**What needs to be done:**
Repeat the records below verbatim and include no pictures.

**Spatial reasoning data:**
──────────

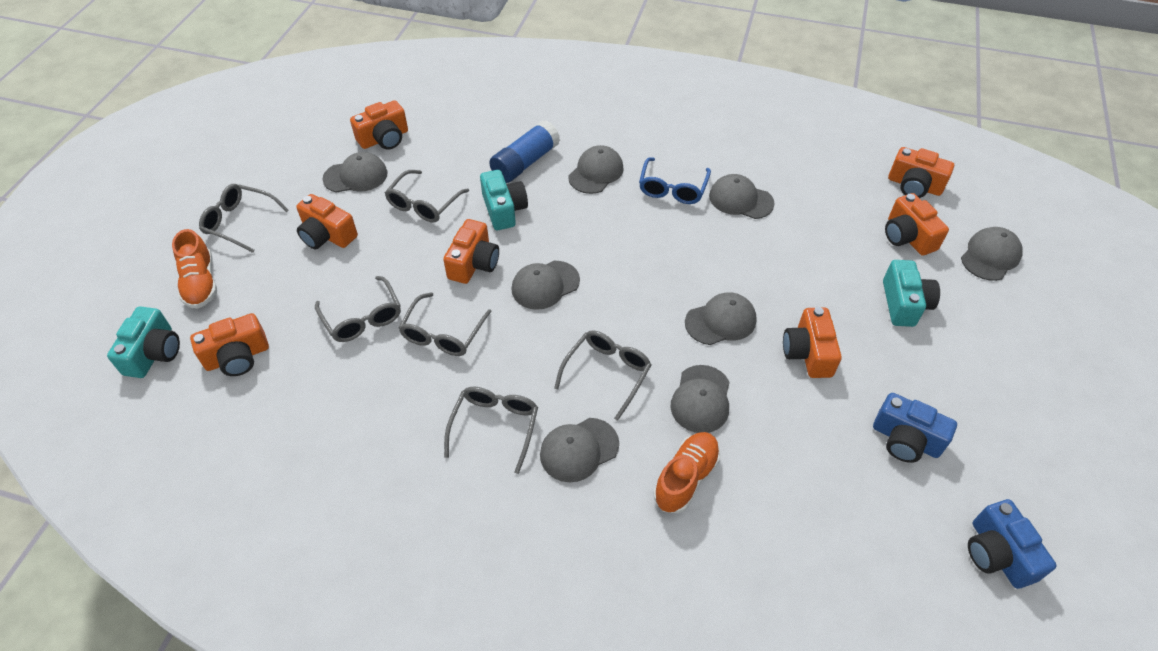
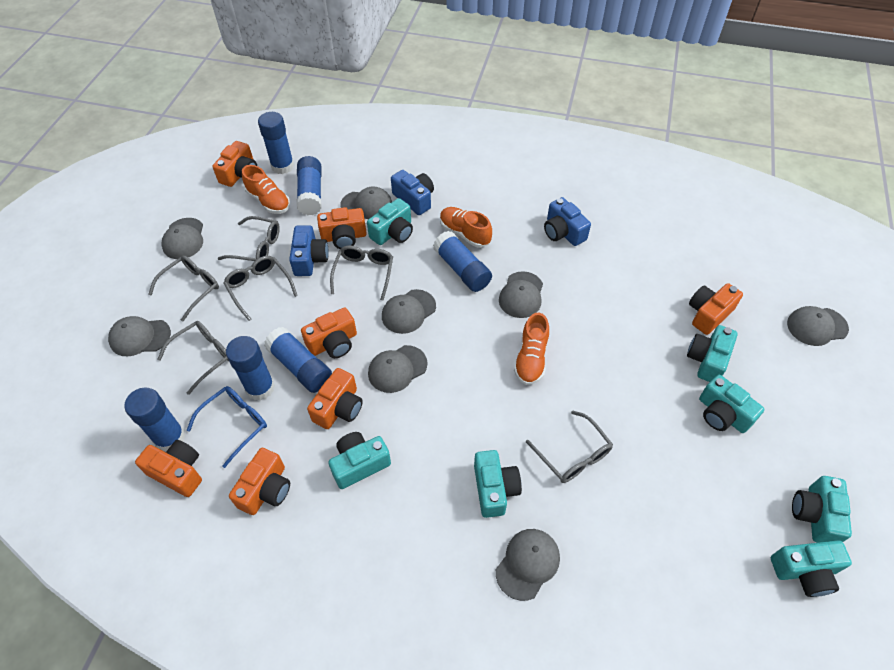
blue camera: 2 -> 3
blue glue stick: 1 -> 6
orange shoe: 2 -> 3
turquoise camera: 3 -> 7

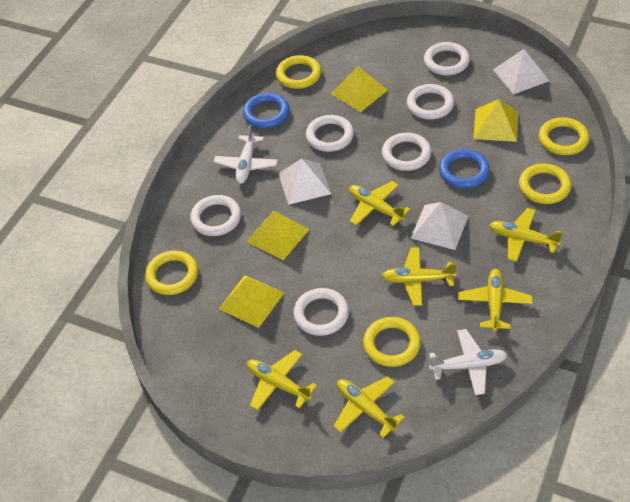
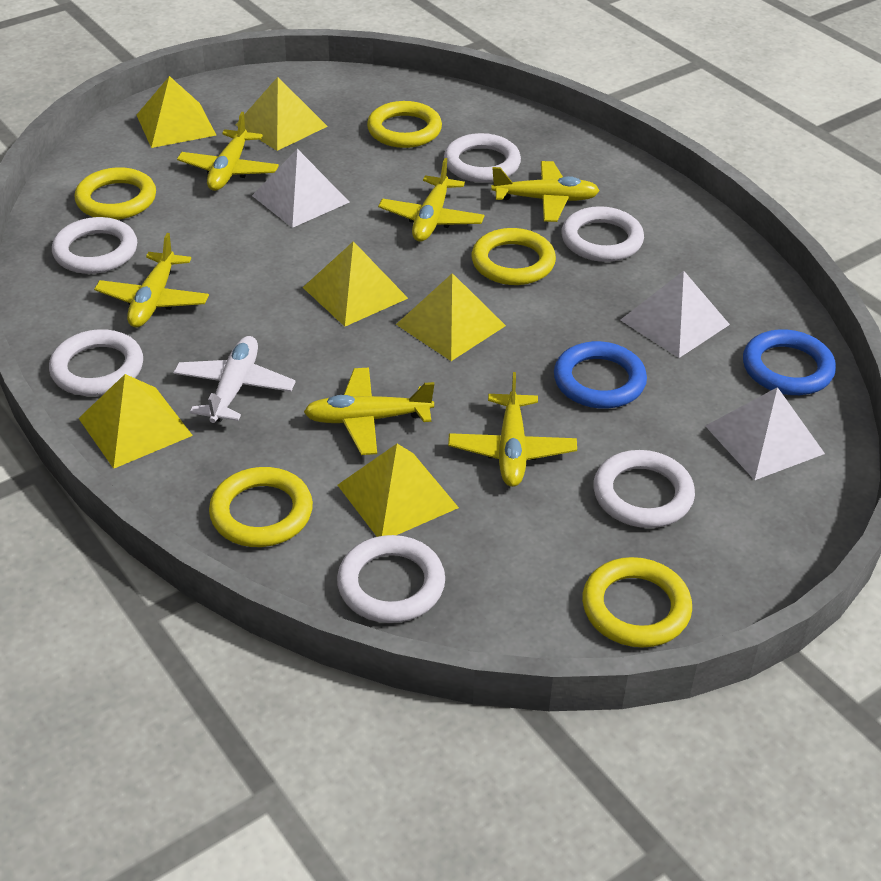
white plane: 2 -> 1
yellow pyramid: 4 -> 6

──────────

**Reply to the exercise:**
blue camera: 2 -> 3
blue glue stick: 1 -> 6
orange shoe: 2 -> 3
turquoise camera: 3 -> 7

white plane: 2 -> 1
yellow pyramid: 4 -> 6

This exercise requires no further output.